WORK TO BE COMPLETED: Repeat the whole listing below precisely. Omit all pictures.

SUPPLIED ENTRIES:
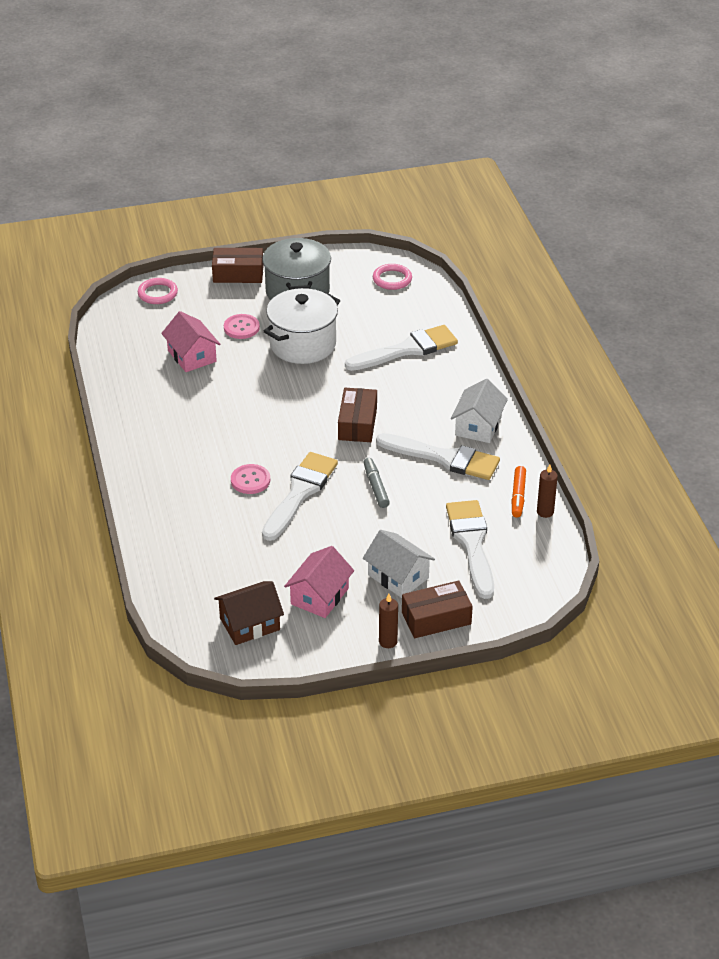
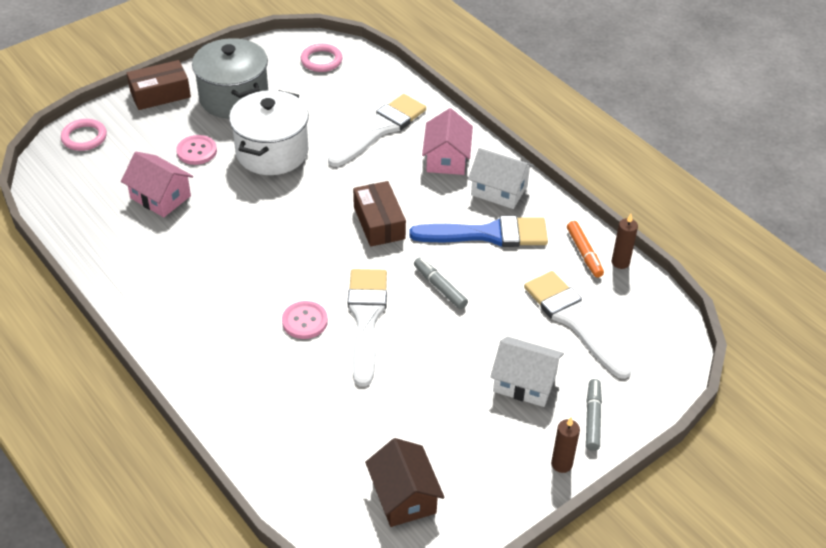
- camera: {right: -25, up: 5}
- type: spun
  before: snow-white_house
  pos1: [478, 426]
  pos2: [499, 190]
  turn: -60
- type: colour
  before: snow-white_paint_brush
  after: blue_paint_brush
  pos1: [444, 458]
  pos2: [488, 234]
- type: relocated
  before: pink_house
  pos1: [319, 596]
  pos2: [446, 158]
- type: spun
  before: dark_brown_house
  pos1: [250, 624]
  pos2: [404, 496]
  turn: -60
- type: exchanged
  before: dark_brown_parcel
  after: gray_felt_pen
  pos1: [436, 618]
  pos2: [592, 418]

WRITTEN RESPONSE:
- camera: {right: -25, up: 5}
- type: spun
  before: snow-white_house
  pos1: [478, 426]
  pos2: [499, 190]
  turn: -60
- type: colour
  before: snow-white_paint_brush
  after: blue_paint_brush
  pos1: [444, 458]
  pos2: [488, 234]
- type: relocated
  before: pink_house
  pos1: [319, 596]
  pos2: [446, 158]
- type: spun
  before: dark_brown_house
  pos1: [250, 624]
  pos2: [404, 496]
  turn: -60
- type: exchanged
  before: dark_brown_parcel
  after: gray_felt_pen
  pos1: [436, 618]
  pos2: [592, 418]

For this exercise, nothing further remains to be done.